**PROBLEM REQUIREMENTS:**
Scan the records below for the line containing "IC5 pin OA: N1 -> N11" and the line containing "C15: 47nF (SIG15, SIG25) -> none". Copy both, plus every line between, exactly.
• • •
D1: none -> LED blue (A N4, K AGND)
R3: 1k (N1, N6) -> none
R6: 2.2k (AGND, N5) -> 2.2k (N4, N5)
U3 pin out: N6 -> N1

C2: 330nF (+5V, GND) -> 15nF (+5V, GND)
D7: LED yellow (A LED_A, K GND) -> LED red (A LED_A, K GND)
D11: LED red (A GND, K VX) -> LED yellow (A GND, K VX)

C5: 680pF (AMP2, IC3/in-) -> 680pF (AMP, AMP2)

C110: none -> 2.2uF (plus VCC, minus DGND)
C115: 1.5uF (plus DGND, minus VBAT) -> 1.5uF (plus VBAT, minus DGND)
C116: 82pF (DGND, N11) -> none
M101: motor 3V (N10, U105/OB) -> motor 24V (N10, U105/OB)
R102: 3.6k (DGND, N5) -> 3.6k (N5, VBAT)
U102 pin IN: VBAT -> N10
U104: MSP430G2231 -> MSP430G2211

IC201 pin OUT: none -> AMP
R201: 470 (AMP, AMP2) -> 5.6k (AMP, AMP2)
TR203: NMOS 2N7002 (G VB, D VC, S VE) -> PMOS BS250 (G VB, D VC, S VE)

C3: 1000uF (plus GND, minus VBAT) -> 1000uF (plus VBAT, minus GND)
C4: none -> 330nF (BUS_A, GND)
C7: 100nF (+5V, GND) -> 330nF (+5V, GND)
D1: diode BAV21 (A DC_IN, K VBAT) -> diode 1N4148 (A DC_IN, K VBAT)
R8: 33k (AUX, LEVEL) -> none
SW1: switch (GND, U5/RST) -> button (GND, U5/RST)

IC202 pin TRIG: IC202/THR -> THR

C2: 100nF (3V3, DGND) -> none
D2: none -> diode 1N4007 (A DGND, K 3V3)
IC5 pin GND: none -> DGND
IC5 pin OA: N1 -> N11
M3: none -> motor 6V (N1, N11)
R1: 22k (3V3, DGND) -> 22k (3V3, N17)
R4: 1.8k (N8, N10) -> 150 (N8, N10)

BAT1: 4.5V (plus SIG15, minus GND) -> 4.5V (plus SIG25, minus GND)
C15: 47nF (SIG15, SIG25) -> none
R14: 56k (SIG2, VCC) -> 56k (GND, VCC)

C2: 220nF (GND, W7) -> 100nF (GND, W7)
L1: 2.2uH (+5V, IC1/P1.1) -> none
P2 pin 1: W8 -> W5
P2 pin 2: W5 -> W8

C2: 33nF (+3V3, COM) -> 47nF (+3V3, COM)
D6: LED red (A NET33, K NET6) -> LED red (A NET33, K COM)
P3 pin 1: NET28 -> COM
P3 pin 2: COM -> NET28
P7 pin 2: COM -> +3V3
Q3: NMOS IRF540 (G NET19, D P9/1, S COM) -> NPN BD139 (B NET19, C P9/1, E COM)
• • •
**SOLUTION:**
IC5 pin OA: N1 -> N11
M3: none -> motor 6V (N1, N11)
R1: 22k (3V3, DGND) -> 22k (3V3, N17)
R4: 1.8k (N8, N10) -> 150 (N8, N10)

BAT1: 4.5V (plus SIG15, minus GND) -> 4.5V (plus SIG25, minus GND)
C15: 47nF (SIG15, SIG25) -> none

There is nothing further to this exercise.